• _WORK TO COMPLETE_
Going line by line through the entries below, note each one with "green", then report how many there are and nothing else.
━━━ RECORDS SUPPLIED ━━━
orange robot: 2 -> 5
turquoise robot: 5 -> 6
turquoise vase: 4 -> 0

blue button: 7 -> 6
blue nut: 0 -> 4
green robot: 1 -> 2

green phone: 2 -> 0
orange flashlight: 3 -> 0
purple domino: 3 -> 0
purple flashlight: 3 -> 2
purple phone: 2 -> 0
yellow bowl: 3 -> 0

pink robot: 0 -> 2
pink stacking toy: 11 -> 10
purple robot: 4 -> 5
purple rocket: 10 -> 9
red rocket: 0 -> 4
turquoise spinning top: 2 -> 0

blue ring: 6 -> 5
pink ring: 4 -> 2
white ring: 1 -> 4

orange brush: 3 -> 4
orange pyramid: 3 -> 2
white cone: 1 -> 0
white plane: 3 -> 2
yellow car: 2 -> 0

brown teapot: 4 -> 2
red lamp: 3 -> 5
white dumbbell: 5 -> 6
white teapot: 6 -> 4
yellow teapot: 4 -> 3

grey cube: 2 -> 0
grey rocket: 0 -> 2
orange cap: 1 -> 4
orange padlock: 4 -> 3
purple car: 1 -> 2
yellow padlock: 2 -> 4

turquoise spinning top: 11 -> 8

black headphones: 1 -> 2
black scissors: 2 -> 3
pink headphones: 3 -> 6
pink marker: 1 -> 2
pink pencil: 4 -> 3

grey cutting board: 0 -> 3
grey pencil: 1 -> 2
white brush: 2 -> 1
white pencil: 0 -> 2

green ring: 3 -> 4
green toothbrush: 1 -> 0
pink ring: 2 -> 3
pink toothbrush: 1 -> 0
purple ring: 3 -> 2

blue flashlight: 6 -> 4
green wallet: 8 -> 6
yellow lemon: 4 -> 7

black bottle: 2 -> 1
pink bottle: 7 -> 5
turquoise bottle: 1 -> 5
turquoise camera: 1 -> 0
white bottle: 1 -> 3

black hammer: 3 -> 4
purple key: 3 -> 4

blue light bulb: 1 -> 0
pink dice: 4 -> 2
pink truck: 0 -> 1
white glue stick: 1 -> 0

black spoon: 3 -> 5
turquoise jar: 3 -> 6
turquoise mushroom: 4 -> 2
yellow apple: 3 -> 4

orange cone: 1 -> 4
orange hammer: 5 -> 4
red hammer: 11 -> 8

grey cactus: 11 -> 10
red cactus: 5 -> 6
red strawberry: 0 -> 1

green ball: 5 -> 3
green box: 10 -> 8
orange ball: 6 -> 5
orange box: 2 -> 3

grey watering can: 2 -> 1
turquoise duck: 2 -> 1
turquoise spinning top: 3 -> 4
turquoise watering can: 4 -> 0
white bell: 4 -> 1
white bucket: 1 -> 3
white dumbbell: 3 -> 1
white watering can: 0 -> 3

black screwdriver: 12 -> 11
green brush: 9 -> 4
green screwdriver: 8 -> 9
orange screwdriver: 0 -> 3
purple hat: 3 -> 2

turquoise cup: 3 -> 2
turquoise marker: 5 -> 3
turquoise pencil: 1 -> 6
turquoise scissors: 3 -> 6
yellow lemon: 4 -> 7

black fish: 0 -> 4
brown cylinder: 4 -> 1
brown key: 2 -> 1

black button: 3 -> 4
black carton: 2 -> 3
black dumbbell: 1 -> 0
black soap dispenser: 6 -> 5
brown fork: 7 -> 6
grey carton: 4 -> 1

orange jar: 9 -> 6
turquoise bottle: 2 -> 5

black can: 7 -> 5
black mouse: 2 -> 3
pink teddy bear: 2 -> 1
━━━
• _RESULT_
9